EXERCISE OBJECTIVE: Return only the lines running from the line with "Detect every instance" down to the line with "Segment 'adipose tissue'", both included, exactly as they appear.

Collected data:
■ ■ ■ ■
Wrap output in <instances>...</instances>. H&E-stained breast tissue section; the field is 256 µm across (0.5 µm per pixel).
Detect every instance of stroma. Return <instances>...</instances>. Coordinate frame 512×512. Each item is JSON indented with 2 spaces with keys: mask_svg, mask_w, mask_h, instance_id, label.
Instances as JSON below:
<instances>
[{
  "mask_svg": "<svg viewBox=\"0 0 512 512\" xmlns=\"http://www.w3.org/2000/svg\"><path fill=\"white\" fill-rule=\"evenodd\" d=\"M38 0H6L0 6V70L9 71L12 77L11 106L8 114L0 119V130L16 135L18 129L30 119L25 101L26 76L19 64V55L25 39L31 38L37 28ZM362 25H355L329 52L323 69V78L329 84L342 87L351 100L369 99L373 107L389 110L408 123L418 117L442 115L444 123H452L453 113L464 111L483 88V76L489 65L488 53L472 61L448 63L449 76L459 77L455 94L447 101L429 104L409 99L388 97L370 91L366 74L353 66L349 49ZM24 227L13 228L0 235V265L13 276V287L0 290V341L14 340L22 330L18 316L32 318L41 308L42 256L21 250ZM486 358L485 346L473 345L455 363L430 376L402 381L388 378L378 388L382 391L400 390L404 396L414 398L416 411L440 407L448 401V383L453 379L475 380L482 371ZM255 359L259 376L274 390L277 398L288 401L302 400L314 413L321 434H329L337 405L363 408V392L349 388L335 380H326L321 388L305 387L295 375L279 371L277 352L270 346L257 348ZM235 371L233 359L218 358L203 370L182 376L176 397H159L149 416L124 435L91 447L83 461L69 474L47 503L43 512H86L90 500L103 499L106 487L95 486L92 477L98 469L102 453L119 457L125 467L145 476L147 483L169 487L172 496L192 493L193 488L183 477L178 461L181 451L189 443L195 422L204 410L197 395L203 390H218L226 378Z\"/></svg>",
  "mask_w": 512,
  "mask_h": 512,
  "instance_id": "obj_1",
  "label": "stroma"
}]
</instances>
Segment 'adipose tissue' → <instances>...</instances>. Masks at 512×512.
■ ■ ■ ■
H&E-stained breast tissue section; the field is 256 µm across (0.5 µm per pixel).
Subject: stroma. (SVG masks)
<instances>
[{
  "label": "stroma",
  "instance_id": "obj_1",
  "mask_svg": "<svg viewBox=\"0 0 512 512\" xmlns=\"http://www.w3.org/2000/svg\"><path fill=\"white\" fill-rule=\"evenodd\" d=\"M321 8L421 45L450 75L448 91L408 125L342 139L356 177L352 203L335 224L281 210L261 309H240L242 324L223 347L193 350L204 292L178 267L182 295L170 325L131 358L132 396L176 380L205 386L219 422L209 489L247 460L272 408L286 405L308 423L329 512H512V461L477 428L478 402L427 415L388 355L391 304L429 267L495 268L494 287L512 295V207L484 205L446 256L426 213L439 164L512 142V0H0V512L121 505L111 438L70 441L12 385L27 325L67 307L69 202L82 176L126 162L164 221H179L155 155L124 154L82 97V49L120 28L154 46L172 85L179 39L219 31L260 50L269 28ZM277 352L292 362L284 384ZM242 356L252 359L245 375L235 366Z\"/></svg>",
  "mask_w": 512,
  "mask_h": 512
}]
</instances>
■ ■ ■ ■
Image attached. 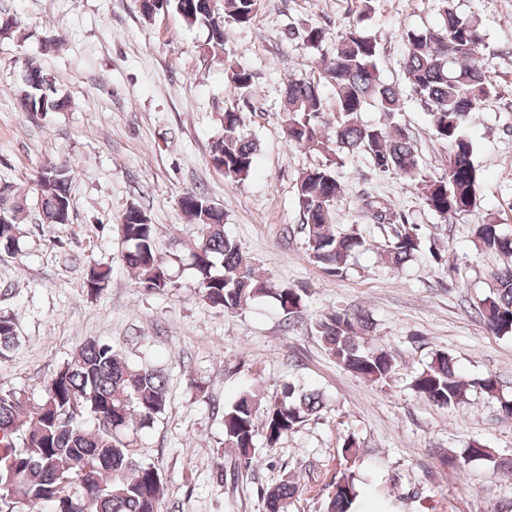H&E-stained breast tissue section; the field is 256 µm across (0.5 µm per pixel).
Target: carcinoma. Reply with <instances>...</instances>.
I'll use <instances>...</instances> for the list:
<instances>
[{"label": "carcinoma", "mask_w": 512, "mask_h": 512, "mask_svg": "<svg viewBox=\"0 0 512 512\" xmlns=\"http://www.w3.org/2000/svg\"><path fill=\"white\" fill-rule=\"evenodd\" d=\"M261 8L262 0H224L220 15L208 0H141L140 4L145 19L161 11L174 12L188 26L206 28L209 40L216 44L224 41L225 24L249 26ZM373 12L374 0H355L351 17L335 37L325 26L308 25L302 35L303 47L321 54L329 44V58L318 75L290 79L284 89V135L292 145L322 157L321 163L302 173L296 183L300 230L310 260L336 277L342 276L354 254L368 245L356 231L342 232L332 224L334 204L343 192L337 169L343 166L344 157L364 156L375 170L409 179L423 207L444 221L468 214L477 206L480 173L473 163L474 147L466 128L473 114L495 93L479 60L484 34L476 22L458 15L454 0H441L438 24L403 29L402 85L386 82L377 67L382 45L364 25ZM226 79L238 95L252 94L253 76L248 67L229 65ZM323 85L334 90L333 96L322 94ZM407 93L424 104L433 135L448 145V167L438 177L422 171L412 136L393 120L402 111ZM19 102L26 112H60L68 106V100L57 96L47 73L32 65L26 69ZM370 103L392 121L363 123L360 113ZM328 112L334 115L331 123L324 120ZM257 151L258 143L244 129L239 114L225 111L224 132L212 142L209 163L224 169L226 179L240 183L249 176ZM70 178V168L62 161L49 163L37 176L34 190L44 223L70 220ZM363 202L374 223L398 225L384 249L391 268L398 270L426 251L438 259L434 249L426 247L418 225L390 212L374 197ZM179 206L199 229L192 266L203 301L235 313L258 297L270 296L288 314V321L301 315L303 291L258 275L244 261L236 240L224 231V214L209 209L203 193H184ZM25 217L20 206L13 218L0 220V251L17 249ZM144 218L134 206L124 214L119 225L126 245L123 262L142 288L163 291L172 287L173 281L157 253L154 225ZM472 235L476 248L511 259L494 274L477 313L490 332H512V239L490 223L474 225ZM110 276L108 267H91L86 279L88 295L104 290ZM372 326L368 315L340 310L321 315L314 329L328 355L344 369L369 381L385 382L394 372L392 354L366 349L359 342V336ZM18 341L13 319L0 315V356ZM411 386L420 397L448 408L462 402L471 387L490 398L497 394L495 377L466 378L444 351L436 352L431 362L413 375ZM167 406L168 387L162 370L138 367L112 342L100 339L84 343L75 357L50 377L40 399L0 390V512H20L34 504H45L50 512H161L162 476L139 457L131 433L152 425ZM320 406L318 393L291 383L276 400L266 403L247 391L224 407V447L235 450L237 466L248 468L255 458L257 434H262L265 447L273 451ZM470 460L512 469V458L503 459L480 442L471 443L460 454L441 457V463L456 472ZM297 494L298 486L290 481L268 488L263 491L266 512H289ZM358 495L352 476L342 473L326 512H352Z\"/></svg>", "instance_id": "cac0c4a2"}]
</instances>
■ ■ ■ ■
THE RESPONSE:
Detect every instance of stroma. Return <instances>...</instances>. Coordinate frame 512×512. Each item is JSON indented with 2 spaces with keys: mask_svg, mask_w, mask_h, instance_id, label.
Instances as JSON below:
<instances>
[{
  "mask_svg": "<svg viewBox=\"0 0 512 512\" xmlns=\"http://www.w3.org/2000/svg\"><path fill=\"white\" fill-rule=\"evenodd\" d=\"M38 0H6L0 6V70L9 71L12 77L11 106L8 114L0 119V130L16 135L18 129L30 119L25 101L26 76L19 64V55L25 39L31 38L37 28ZM362 25H355L329 52L323 69V78L329 84L342 87L351 100L369 99L373 107L389 110L408 123L418 117L442 115L444 123H452L453 113L464 111L483 88V76L489 65L488 53L472 61L448 63L449 76L459 77L455 94L447 101L429 104L409 99L388 97L370 91L366 74L353 66L349 49ZM24 227L13 228L0 235V265L13 276V287L0 290V341L14 340L22 330L18 316L32 318L41 308L42 256L21 250ZM486 358L485 346L473 345L455 363L430 376L402 381L388 378L378 388L382 391L400 390L404 396L414 398L416 411L440 407L448 401V383L453 379L475 380L482 371ZM255 359L259 376L274 390L277 398L288 401L302 400L314 413L321 434H329L337 405L363 408V392L349 388L335 380H326L321 388L305 387L295 375L279 371L277 352L270 346L257 348ZM235 371L233 359L218 358L203 370L182 376L176 397H159L149 416L124 435L91 447L83 461L69 474L47 503L43 512H86L90 500L103 499L106 487L95 486L92 477L98 469L102 453L119 457L125 467L145 476L147 483L169 487L172 496L192 493L193 488L183 477L178 461L181 451L189 443L195 422L204 410L197 395L203 390H218L226 378Z\"/></svg>",
  "mask_w": 512,
  "mask_h": 512,
  "instance_id": "obj_1",
  "label": "stroma"
}]
</instances>
Segment 'adipose tissue' → <instances>...</instances>. Masks at 512×512.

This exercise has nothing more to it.